--- Do this ---
Reproduce every item below word for word, leaving nothing out and changing nothing.

--- Given entries ---
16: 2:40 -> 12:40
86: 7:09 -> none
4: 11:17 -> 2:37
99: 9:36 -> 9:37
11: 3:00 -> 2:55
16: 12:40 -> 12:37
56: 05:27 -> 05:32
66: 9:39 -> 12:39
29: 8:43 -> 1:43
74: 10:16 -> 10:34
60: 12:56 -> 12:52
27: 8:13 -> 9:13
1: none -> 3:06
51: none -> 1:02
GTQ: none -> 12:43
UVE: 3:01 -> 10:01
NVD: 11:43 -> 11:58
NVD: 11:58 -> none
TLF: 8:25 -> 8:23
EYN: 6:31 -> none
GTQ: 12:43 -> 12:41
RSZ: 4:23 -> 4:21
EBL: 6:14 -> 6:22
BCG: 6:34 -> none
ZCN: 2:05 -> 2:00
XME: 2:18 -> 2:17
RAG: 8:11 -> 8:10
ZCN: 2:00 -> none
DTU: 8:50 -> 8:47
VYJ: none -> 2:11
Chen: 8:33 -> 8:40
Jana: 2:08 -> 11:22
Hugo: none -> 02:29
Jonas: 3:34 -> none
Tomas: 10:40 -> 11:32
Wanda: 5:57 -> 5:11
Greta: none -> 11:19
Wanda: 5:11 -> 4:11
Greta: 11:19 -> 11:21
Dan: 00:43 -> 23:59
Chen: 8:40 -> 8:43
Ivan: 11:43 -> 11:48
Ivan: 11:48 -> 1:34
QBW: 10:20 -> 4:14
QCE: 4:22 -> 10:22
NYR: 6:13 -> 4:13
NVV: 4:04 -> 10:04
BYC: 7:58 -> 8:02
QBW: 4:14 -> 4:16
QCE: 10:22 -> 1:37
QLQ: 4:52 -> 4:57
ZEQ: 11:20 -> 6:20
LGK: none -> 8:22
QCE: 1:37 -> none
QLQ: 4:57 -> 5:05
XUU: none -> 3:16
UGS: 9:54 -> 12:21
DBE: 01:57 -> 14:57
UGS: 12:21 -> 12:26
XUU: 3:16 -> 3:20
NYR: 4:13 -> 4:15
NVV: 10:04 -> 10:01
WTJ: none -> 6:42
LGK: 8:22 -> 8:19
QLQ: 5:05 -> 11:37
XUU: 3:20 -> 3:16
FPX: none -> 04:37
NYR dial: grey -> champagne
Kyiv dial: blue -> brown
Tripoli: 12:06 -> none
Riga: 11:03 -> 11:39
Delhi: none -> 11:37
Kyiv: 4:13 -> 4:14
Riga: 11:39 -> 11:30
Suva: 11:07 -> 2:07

--- The answer ---
16: 2:40 -> 12:40
86: 7:09 -> none
4: 11:17 -> 2:37
99: 9:36 -> 9:37
11: 3:00 -> 2:55
16: 12:40 -> 12:37
56: 05:27 -> 05:32
66: 9:39 -> 12:39
29: 8:43 -> 1:43
74: 10:16 -> 10:34
60: 12:56 -> 12:52
27: 8:13 -> 9:13
1: none -> 3:06
51: none -> 1:02
GTQ: none -> 12:43
UVE: 3:01 -> 10:01
NVD: 11:43 -> 11:58
NVD: 11:58 -> none
TLF: 8:25 -> 8:23
EYN: 6:31 -> none
GTQ: 12:43 -> 12:41
RSZ: 4:23 -> 4:21
EBL: 6:14 -> 6:22
BCG: 6:34 -> none
ZCN: 2:05 -> 2:00
XME: 2:18 -> 2:17
RAG: 8:11 -> 8:10
ZCN: 2:00 -> none
DTU: 8:50 -> 8:47
VYJ: none -> 2:11
Chen: 8:33 -> 8:40
Jana: 2:08 -> 11:22
Hugo: none -> 02:29
Jonas: 3:34 -> none
Tomas: 10:40 -> 11:32
Wanda: 5:57 -> 5:11
Greta: none -> 11:19
Wanda: 5:11 -> 4:11
Greta: 11:19 -> 11:21
Dan: 00:43 -> 23:59
Chen: 8:40 -> 8:43
Ivan: 11:43 -> 11:48
Ivan: 11:48 -> 1:34
QBW: 10:20 -> 4:14
QCE: 4:22 -> 10:22
NYR: 6:13 -> 4:13
NVV: 4:04 -> 10:04
BYC: 7:58 -> 8:02
QBW: 4:14 -> 4:16
QCE: 10:22 -> 1:37
QLQ: 4:52 -> 4:57
ZEQ: 11:20 -> 6:20
LGK: none -> 8:22
QCE: 1:37 -> none
QLQ: 4:57 -> 5:05
XUU: none -> 3:16
UGS: 9:54 -> 12:21
DBE: 01:57 -> 14:57
UGS: 12:21 -> 12:26
XUU: 3:16 -> 3:20
NYR: 4:13 -> 4:15
NVV: 10:04 -> 10:01
WTJ: none -> 6:42
LGK: 8:22 -> 8:19
QLQ: 5:05 -> 11:37
XUU: 3:20 -> 3:16
FPX: none -> 04:37
NYR dial: grey -> champagne
Kyiv dial: blue -> brown
Tripoli: 12:06 -> none
Riga: 11:03 -> 11:39
Delhi: none -> 11:37
Kyiv: 4:13 -> 4:14
Riga: 11:39 -> 11:30
Suva: 11:07 -> 2:07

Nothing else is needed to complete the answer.